::: Task inputs
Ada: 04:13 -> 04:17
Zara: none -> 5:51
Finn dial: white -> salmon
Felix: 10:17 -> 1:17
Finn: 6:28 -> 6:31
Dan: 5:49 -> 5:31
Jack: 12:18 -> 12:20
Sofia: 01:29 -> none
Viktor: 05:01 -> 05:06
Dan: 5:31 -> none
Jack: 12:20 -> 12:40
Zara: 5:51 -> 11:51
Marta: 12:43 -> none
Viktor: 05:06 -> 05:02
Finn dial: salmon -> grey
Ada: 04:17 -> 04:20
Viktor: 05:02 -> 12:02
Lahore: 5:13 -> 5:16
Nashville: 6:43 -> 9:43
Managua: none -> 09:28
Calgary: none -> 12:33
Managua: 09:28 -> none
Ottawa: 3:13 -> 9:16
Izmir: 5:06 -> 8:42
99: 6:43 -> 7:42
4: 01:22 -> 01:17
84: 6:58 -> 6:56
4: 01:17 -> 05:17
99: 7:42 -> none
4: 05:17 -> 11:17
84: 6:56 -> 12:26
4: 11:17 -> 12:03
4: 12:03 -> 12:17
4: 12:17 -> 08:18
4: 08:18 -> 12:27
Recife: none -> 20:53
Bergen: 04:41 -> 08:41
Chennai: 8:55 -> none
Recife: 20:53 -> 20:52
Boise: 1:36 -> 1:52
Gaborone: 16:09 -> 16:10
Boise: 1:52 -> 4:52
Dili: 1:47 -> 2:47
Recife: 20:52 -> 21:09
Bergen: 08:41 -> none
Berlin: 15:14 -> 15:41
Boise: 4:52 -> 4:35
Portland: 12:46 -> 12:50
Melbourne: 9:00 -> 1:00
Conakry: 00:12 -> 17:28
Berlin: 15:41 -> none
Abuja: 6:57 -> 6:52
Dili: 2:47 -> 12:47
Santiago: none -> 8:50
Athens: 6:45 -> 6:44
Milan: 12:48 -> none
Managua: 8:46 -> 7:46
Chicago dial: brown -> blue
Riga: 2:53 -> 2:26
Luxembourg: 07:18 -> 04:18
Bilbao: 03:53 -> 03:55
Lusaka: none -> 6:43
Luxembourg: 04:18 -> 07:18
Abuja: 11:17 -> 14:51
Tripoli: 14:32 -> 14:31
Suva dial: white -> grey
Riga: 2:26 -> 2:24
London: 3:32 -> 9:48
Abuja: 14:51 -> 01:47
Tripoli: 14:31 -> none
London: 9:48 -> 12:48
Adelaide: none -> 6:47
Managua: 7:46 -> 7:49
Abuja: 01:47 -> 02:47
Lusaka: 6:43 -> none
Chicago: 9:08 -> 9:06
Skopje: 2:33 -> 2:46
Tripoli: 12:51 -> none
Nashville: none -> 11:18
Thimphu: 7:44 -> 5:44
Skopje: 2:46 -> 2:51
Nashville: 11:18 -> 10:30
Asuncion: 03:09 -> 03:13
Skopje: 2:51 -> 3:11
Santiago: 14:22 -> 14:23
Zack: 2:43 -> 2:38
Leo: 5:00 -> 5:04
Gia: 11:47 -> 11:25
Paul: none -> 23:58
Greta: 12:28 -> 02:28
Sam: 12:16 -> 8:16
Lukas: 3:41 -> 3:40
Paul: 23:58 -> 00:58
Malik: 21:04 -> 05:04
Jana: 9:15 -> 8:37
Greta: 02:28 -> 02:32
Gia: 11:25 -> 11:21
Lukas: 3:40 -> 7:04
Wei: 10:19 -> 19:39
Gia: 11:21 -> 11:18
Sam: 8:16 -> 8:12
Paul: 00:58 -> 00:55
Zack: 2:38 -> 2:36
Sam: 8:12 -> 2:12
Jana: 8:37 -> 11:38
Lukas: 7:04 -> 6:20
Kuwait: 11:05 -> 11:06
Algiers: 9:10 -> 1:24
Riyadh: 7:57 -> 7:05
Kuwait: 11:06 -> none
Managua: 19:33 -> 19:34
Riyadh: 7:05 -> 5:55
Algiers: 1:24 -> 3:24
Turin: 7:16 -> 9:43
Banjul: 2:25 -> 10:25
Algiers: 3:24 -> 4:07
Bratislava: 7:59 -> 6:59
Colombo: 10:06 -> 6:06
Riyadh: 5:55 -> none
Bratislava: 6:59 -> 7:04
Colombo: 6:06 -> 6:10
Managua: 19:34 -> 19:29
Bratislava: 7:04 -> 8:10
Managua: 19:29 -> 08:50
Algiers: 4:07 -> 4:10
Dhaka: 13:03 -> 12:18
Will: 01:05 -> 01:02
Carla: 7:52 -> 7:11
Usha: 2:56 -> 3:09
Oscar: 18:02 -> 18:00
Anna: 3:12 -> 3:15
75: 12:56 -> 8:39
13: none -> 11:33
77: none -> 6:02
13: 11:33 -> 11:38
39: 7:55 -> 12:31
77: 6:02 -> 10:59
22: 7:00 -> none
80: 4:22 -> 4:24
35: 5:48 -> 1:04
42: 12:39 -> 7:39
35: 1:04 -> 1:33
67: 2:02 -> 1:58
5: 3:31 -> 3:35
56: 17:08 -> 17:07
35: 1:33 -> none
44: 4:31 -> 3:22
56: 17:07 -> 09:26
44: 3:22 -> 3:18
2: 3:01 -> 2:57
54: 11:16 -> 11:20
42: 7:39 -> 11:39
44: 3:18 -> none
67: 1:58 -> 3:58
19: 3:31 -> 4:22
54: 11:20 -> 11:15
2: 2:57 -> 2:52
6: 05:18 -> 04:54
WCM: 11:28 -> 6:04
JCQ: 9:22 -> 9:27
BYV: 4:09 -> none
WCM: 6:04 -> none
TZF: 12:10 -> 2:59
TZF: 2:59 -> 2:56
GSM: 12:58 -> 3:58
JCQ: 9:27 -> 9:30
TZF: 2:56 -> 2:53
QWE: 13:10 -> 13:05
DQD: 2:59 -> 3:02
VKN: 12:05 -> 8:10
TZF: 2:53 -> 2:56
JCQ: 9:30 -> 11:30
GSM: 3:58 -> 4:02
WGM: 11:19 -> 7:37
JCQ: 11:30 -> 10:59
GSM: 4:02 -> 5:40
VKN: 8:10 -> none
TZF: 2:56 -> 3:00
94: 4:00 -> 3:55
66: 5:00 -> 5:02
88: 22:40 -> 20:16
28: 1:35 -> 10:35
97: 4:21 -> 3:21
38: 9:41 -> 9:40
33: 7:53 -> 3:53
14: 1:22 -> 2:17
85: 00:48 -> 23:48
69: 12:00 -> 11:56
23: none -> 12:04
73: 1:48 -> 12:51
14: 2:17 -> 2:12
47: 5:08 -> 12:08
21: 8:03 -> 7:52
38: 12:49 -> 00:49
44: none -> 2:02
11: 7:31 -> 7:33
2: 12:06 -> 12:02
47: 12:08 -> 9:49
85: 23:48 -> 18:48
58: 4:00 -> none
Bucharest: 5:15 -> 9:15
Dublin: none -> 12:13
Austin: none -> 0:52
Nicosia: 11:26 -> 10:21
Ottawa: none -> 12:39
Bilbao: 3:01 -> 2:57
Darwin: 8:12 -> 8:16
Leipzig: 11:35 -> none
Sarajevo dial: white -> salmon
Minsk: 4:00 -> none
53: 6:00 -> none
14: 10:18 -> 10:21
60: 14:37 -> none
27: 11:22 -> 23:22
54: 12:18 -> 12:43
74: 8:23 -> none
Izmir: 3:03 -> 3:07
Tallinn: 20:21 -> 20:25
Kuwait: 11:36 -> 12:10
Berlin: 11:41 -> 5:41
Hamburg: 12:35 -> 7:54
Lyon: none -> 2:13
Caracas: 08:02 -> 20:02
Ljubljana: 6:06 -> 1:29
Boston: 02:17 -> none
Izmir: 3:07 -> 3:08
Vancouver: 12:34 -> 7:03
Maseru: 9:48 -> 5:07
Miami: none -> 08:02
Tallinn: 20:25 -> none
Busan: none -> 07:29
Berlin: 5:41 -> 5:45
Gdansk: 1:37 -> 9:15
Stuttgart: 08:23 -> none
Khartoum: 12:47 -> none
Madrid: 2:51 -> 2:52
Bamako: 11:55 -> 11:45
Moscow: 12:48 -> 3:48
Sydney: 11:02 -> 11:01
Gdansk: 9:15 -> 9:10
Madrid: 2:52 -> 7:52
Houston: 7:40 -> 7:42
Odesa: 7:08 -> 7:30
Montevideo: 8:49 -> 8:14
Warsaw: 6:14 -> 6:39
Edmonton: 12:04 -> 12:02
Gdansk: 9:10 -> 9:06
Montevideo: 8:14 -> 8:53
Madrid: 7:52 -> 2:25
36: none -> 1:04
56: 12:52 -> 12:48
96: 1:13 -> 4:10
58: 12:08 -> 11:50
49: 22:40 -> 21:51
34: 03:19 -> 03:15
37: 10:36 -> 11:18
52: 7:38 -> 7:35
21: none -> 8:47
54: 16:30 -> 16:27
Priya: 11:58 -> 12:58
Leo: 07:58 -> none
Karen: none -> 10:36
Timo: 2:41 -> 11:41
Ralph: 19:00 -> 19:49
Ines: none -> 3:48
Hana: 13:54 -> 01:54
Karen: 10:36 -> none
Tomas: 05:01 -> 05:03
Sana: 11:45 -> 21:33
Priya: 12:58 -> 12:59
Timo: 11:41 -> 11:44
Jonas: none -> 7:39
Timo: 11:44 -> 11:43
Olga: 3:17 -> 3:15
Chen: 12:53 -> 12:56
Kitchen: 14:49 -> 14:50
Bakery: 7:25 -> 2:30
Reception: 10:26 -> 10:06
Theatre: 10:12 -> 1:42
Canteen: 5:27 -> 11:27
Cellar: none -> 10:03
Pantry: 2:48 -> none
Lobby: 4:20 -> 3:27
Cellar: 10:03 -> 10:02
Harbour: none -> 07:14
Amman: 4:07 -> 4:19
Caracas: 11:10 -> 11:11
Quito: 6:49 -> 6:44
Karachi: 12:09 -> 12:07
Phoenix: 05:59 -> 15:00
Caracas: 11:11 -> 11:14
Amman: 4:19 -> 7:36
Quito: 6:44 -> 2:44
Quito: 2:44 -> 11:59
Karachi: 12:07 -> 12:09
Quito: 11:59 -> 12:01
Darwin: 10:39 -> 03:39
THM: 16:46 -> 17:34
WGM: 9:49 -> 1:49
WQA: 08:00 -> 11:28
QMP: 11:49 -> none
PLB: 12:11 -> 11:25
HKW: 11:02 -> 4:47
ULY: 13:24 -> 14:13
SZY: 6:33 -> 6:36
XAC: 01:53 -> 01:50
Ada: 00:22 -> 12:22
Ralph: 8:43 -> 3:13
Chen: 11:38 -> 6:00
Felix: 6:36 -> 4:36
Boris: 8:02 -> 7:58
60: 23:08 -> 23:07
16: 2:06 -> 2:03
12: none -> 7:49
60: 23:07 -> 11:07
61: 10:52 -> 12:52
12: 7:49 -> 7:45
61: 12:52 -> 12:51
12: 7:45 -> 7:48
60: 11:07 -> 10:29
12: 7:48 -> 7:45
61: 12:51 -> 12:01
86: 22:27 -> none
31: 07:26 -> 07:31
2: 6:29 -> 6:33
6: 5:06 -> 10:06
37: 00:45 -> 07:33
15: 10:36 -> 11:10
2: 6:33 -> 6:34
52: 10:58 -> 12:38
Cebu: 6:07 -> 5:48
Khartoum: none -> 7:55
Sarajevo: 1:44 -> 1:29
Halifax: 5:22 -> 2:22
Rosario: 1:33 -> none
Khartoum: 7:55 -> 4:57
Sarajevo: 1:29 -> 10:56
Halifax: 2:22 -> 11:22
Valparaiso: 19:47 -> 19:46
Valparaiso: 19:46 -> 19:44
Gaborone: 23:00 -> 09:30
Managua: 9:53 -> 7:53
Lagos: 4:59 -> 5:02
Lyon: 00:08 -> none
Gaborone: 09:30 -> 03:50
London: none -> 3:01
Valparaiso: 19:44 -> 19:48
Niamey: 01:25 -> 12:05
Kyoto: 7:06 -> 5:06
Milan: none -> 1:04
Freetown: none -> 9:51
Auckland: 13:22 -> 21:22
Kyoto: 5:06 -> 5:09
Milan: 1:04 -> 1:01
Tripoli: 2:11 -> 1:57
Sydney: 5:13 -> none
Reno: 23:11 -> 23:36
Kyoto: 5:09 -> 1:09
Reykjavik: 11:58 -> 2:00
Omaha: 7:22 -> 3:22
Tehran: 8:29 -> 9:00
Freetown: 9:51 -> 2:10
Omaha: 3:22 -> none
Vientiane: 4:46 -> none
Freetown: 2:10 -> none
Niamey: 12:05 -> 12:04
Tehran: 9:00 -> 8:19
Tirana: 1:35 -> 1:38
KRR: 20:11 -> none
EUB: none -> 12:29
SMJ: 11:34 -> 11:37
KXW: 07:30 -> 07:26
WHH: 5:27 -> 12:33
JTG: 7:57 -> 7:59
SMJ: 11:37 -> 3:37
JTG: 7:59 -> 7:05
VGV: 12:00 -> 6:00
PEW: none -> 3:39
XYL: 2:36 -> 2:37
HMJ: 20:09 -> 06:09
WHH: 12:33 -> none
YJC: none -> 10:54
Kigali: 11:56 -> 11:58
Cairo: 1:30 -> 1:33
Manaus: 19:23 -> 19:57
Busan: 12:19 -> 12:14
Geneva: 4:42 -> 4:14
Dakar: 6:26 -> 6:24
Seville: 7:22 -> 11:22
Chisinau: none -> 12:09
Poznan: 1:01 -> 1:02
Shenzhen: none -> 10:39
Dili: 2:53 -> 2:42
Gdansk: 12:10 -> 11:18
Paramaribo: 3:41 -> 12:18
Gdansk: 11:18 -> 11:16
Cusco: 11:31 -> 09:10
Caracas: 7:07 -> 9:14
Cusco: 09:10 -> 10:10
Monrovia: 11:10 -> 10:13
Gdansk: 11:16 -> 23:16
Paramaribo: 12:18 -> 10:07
::::::
## Task prompt
Reproduce the records word for word, from the first line through the line with "Dili: 1:47 -> 2:47", including both of those lines.

## Full response
Ada: 04:13 -> 04:17
Zara: none -> 5:51
Finn dial: white -> salmon
Felix: 10:17 -> 1:17
Finn: 6:28 -> 6:31
Dan: 5:49 -> 5:31
Jack: 12:18 -> 12:20
Sofia: 01:29 -> none
Viktor: 05:01 -> 05:06
Dan: 5:31 -> none
Jack: 12:20 -> 12:40
Zara: 5:51 -> 11:51
Marta: 12:43 -> none
Viktor: 05:06 -> 05:02
Finn dial: salmon -> grey
Ada: 04:17 -> 04:20
Viktor: 05:02 -> 12:02
Lahore: 5:13 -> 5:16
Nashville: 6:43 -> 9:43
Managua: none -> 09:28
Calgary: none -> 12:33
Managua: 09:28 -> none
Ottawa: 3:13 -> 9:16
Izmir: 5:06 -> 8:42
99: 6:43 -> 7:42
4: 01:22 -> 01:17
84: 6:58 -> 6:56
4: 01:17 -> 05:17
99: 7:42 -> none
4: 05:17 -> 11:17
84: 6:56 -> 12:26
4: 11:17 -> 12:03
4: 12:03 -> 12:17
4: 12:17 -> 08:18
4: 08:18 -> 12:27
Recife: none -> 20:53
Bergen: 04:41 -> 08:41
Chennai: 8:55 -> none
Recife: 20:53 -> 20:52
Boise: 1:36 -> 1:52
Gaborone: 16:09 -> 16:10
Boise: 1:52 -> 4:52
Dili: 1:47 -> 2:47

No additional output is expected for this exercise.